### [ACTION ITEM]
Go over the lines below, and when one contains the word "rolling", copy it.

──────── LISTED ENTRIES ────────

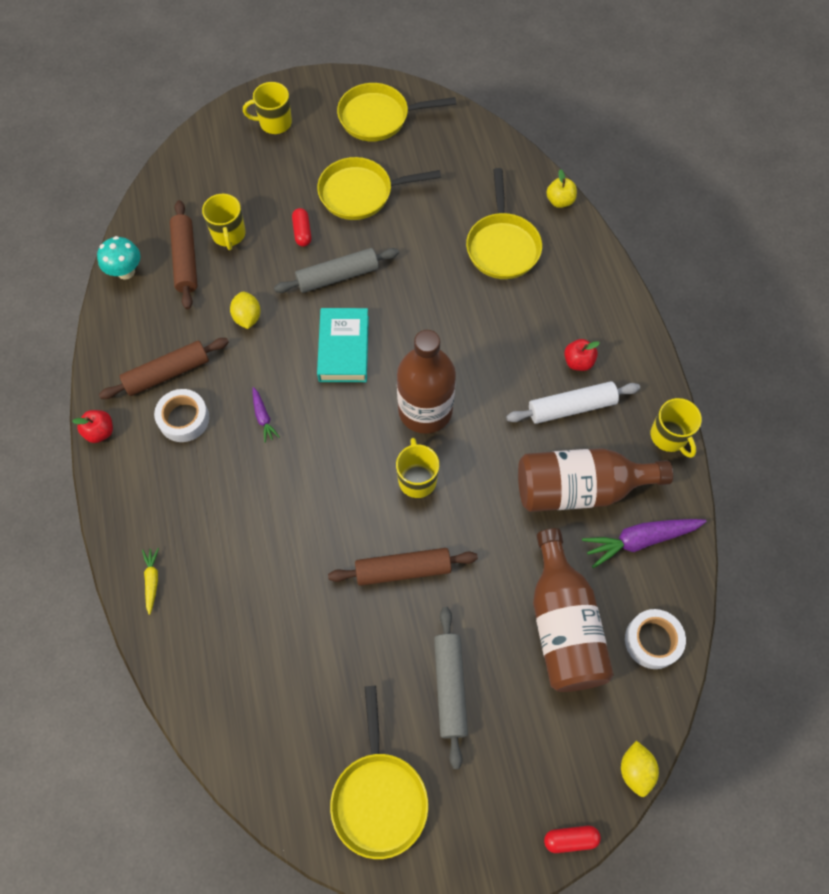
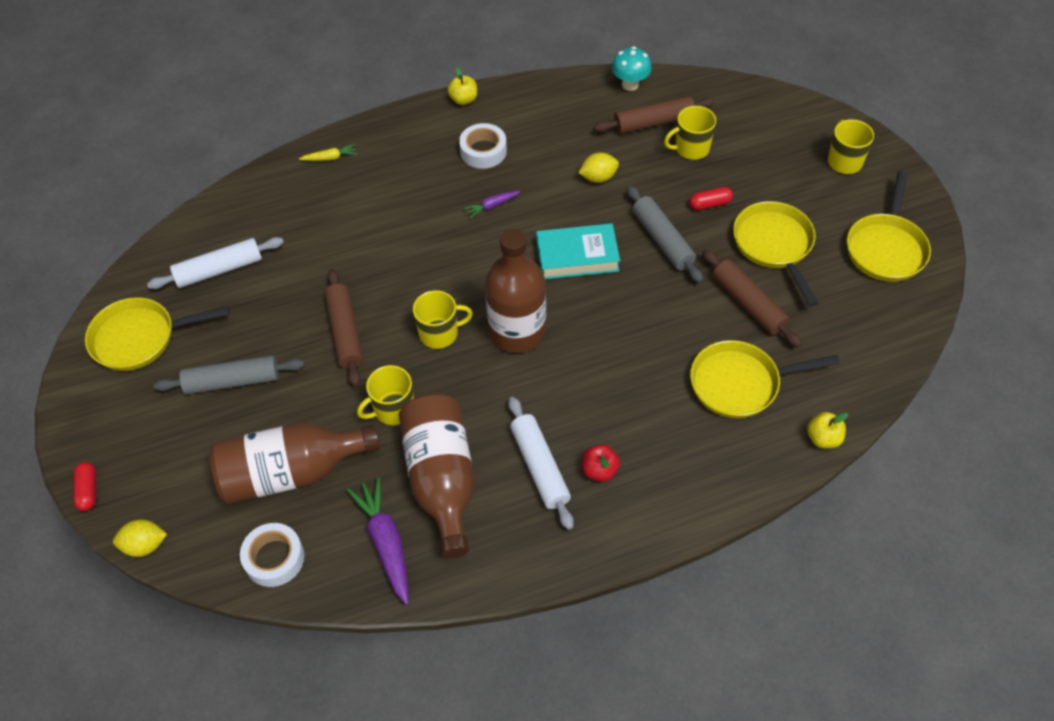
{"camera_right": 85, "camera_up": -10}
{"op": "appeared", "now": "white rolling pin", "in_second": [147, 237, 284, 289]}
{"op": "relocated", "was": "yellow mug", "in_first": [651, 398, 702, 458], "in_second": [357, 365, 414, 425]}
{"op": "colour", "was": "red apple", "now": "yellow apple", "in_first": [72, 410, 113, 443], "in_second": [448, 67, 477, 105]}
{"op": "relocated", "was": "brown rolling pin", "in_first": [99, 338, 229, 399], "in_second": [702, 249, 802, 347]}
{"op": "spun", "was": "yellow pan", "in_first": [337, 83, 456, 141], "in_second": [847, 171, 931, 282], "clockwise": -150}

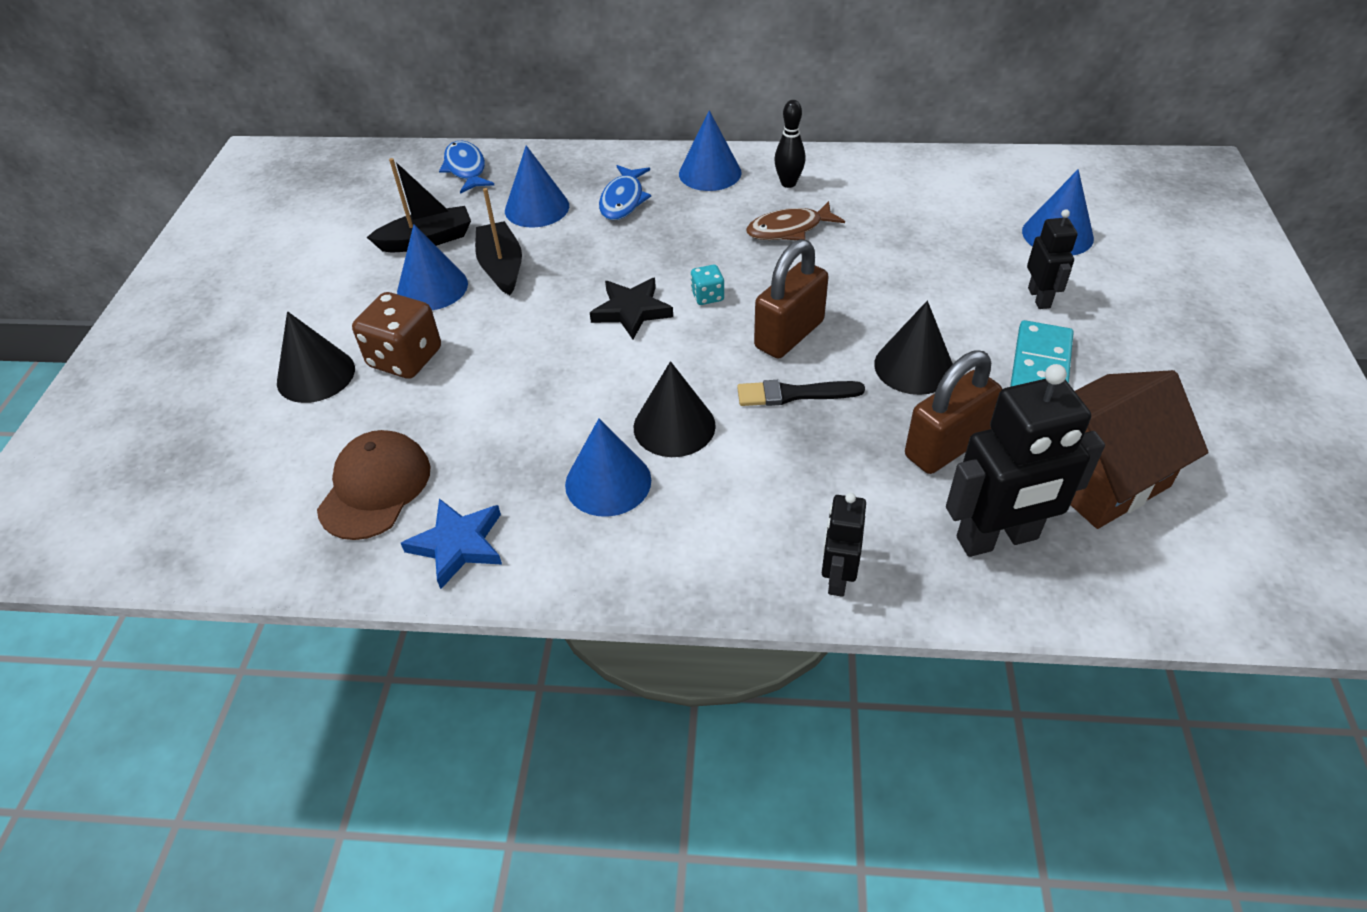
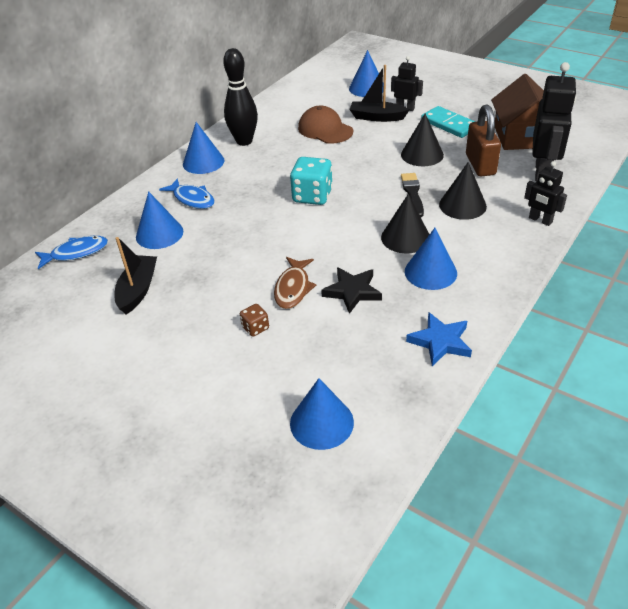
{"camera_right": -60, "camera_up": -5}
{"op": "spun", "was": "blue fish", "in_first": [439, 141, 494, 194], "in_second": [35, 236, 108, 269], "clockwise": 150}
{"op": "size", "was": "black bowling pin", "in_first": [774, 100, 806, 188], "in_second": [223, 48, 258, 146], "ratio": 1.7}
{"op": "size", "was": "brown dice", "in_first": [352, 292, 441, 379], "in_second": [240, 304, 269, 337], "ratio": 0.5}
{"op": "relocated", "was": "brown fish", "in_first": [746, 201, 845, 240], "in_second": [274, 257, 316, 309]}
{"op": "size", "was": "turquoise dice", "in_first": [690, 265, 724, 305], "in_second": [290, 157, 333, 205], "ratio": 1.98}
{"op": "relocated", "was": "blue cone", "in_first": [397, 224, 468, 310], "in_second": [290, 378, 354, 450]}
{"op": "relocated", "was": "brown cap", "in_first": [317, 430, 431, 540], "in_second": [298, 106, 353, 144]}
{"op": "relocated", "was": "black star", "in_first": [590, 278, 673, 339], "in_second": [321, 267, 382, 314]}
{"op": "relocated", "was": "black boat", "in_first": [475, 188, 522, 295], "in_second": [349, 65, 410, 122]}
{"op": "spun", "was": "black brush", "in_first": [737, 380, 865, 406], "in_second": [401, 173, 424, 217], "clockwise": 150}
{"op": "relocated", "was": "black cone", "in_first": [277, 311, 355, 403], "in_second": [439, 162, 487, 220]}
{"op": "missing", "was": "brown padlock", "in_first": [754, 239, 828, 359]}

────────

### [SOLUTION]
{"op": "appeared", "now": "white rolling pin", "in_second": [147, 237, 284, 289]}
{"op": "relocated", "was": "brown rolling pin", "in_first": [99, 338, 229, 399], "in_second": [702, 249, 802, 347]}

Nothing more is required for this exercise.